-- Directive --
Count the lines of the records below that contain the string "kern", matching case exactly. Reply with the number alone.

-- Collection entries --
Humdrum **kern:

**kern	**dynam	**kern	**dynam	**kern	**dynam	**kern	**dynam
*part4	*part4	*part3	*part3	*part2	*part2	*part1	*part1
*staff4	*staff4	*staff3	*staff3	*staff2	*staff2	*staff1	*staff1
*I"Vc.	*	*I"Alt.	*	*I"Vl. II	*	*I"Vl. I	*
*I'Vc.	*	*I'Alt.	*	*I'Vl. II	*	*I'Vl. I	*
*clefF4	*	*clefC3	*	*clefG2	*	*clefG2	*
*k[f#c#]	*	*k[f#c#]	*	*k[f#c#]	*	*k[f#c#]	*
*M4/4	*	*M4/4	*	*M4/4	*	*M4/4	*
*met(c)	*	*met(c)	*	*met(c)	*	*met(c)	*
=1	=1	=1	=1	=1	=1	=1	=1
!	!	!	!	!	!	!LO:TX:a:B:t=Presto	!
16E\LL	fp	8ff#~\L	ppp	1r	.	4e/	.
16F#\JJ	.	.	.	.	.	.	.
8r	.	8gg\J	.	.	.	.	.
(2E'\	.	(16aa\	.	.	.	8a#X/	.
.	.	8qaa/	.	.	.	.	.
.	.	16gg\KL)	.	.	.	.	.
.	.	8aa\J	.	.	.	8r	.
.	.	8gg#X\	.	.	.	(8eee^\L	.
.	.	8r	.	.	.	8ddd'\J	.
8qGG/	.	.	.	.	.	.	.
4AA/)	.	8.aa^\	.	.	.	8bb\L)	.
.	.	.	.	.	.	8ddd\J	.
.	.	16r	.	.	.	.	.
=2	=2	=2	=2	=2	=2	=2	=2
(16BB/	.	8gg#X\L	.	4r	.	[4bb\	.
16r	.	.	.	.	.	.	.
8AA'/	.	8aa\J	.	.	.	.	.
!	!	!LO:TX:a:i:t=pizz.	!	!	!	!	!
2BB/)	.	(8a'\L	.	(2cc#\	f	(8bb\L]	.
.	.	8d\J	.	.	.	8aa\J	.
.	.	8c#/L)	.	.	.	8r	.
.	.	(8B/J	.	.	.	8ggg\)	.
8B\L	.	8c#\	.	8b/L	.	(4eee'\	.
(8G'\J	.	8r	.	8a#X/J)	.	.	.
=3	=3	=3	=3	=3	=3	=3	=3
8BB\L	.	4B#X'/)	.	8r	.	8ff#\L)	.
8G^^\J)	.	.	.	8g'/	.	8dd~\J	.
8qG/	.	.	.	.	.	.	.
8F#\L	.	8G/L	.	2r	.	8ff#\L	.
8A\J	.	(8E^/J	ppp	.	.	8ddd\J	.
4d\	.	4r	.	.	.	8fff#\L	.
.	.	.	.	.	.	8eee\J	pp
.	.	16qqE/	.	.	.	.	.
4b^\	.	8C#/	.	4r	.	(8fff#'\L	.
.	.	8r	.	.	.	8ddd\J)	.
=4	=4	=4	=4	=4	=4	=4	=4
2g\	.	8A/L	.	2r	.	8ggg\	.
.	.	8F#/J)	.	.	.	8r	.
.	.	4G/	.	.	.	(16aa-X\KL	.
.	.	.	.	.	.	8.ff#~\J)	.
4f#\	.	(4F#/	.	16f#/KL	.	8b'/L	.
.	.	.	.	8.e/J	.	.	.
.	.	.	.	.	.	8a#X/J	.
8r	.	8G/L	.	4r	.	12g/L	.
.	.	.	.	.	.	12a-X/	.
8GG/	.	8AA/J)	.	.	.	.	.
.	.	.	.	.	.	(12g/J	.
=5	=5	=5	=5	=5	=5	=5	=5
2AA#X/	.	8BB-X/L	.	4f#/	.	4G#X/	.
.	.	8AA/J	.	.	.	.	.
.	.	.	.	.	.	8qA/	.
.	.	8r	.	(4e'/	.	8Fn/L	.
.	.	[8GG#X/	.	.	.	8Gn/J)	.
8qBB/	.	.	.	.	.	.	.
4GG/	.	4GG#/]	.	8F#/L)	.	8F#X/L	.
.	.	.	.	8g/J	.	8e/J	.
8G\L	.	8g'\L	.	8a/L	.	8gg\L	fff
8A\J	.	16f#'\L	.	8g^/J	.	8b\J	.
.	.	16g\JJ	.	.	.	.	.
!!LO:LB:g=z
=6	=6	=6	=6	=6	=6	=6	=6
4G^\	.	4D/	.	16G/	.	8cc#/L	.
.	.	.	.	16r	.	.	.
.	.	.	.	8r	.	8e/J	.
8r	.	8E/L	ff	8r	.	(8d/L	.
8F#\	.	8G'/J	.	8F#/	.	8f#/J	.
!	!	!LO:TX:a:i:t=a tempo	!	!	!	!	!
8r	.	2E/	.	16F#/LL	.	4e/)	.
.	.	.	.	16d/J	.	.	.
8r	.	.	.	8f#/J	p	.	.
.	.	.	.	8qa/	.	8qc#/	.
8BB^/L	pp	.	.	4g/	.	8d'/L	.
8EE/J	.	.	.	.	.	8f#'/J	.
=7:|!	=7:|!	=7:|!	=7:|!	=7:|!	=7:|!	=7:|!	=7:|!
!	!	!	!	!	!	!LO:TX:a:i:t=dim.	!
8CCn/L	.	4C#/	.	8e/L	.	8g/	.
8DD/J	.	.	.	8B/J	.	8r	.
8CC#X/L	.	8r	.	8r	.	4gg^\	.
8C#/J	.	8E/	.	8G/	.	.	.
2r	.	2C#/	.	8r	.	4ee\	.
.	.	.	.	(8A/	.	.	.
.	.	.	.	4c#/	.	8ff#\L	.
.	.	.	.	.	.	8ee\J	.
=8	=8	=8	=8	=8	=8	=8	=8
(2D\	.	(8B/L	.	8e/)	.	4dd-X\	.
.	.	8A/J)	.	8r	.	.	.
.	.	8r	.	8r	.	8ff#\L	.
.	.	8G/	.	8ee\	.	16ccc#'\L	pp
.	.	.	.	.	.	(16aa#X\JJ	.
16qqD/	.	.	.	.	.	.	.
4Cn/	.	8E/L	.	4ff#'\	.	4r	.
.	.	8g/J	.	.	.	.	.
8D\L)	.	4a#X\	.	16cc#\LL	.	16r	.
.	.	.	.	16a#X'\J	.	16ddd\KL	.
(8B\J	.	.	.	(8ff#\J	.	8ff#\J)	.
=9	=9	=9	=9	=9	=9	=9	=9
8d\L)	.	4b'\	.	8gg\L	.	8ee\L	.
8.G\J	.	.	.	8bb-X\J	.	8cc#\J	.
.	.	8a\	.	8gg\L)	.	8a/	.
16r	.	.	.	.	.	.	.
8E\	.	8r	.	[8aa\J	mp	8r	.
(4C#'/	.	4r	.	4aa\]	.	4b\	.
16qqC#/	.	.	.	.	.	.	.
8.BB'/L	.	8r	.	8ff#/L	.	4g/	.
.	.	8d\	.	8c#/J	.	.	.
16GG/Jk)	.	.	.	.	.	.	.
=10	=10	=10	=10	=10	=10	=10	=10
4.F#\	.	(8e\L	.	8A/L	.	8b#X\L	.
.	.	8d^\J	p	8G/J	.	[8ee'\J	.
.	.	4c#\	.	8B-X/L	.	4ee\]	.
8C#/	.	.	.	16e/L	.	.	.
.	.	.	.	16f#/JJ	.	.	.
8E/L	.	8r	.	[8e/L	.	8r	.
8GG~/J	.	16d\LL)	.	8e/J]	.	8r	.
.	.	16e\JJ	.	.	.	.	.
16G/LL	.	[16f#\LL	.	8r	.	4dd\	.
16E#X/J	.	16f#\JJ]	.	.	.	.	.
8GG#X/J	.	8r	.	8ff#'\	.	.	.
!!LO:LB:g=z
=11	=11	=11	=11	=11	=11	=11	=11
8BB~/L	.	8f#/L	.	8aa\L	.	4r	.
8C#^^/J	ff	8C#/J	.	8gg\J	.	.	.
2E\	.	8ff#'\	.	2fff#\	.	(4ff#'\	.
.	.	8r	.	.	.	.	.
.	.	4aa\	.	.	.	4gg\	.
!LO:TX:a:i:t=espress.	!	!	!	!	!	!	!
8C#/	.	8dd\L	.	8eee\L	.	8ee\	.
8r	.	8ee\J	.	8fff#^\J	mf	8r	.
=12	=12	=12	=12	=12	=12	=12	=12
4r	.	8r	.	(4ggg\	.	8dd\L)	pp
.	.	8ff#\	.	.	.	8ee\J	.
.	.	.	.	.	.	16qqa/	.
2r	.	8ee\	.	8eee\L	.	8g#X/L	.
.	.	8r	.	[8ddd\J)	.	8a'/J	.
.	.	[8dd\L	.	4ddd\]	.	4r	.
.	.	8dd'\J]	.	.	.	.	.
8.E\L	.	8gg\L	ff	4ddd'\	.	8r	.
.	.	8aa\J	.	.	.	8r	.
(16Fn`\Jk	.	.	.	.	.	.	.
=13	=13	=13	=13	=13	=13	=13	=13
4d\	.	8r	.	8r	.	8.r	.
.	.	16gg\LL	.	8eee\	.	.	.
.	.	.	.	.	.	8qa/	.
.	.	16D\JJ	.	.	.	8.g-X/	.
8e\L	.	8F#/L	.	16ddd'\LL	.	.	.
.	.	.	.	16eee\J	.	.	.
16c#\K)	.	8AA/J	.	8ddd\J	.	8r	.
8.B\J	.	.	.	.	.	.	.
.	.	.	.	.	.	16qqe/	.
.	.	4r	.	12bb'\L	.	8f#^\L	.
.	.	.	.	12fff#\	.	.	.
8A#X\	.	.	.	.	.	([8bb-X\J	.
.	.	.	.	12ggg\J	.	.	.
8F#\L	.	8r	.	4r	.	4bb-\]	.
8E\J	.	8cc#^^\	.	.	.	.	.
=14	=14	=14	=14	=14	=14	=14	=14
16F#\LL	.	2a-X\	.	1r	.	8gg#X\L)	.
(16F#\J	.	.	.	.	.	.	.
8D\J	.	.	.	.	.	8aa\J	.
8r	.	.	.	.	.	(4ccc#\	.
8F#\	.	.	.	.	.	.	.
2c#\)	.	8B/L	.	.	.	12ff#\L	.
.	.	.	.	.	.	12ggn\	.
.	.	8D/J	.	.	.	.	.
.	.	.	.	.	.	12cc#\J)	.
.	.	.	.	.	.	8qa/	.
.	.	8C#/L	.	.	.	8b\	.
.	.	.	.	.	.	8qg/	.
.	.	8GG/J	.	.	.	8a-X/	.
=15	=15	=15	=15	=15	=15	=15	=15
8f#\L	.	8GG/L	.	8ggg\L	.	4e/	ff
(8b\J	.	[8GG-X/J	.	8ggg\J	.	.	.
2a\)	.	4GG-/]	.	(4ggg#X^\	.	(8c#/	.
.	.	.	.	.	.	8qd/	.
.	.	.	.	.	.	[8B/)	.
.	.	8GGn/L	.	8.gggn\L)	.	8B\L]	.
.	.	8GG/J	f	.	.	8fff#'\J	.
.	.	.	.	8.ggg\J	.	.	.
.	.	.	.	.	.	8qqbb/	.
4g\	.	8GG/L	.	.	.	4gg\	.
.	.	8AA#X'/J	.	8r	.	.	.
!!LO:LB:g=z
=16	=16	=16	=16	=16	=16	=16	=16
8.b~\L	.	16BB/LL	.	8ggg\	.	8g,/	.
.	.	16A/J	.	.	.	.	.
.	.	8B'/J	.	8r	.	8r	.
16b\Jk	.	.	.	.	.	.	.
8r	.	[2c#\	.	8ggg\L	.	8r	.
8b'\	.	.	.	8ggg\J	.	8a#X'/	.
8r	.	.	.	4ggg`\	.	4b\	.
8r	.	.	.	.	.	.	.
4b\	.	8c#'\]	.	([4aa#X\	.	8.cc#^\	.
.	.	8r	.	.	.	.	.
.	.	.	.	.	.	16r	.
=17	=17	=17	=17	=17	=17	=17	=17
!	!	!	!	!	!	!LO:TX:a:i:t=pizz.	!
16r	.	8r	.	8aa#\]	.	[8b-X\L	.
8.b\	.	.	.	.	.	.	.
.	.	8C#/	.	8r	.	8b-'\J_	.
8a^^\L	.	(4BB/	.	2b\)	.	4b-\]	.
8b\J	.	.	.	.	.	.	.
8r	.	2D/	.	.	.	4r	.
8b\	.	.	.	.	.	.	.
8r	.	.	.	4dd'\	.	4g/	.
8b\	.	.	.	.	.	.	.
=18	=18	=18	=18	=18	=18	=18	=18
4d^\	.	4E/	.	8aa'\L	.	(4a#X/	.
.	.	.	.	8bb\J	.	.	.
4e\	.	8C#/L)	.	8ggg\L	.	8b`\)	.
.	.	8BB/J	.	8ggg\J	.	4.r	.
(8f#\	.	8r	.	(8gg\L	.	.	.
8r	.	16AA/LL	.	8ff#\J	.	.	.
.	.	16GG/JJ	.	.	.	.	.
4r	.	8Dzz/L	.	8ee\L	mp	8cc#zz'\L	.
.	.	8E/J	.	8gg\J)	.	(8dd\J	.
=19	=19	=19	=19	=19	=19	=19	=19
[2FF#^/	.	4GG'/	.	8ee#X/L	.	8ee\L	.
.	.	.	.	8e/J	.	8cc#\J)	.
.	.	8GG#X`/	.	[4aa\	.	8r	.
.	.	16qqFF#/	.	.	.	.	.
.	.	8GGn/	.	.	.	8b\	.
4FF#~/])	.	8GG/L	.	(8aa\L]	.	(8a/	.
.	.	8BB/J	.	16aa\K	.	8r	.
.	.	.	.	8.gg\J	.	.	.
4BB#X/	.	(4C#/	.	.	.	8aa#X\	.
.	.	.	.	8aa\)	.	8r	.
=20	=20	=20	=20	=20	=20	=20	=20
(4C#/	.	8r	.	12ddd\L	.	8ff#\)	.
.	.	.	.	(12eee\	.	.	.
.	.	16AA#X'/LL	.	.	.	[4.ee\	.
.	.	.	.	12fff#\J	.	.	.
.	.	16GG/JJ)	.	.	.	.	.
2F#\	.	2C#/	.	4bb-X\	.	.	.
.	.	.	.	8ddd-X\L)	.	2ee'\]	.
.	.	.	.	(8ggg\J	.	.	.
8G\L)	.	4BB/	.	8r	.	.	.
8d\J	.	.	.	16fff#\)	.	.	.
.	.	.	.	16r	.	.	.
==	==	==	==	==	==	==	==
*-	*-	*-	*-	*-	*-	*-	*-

-- Exercise response --
2